__ASSIGNMENT__: Without the pictures, set down the records below word for word.

(Object transformation records)

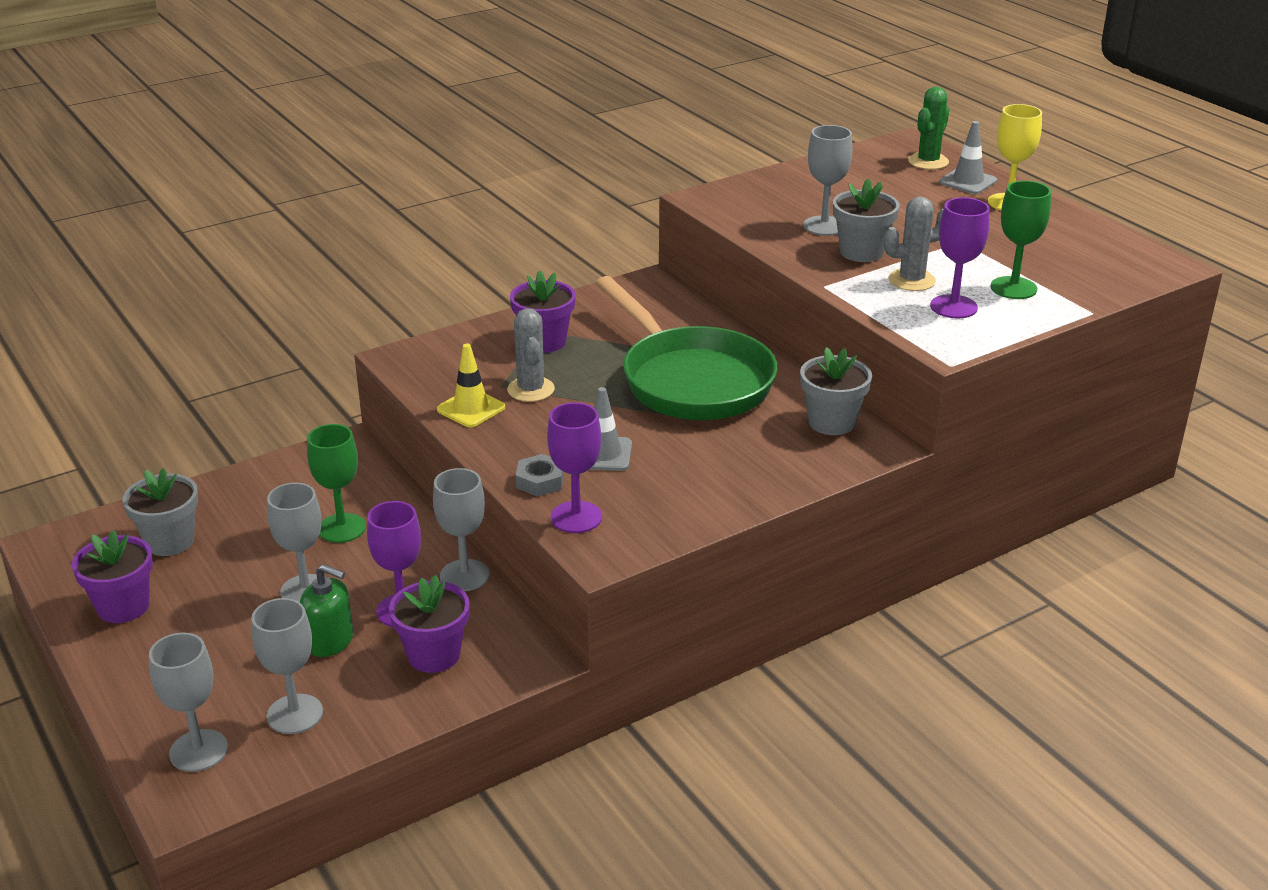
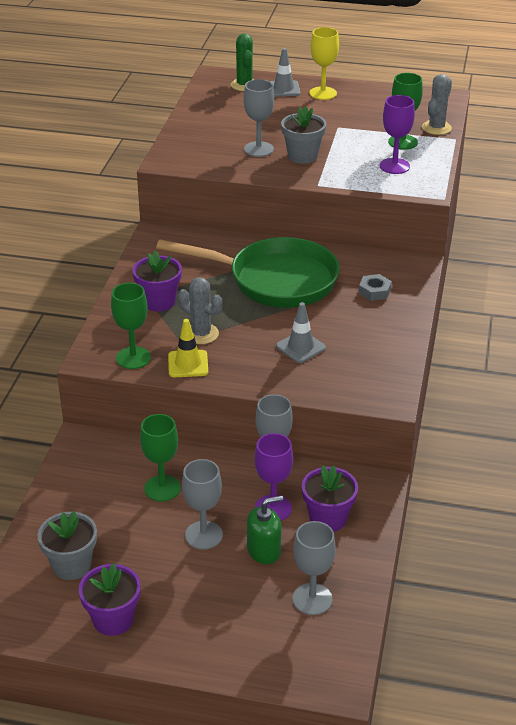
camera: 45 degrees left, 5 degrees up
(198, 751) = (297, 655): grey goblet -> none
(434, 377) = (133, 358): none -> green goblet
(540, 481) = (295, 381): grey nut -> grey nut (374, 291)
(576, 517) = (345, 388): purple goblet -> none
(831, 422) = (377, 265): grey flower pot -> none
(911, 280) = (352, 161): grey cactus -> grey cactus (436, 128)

__WRITTEN SOLUTION__:
camera: 45 degrees left, 5 degrees up
(198, 751) = (297, 655): grey goblet -> none
(434, 377) = (133, 358): none -> green goblet
(540, 481) = (295, 381): grey nut -> grey nut (374, 291)
(576, 517) = (345, 388): purple goblet -> none
(831, 422) = (377, 265): grey flower pot -> none
(911, 280) = (352, 161): grey cactus -> grey cactus (436, 128)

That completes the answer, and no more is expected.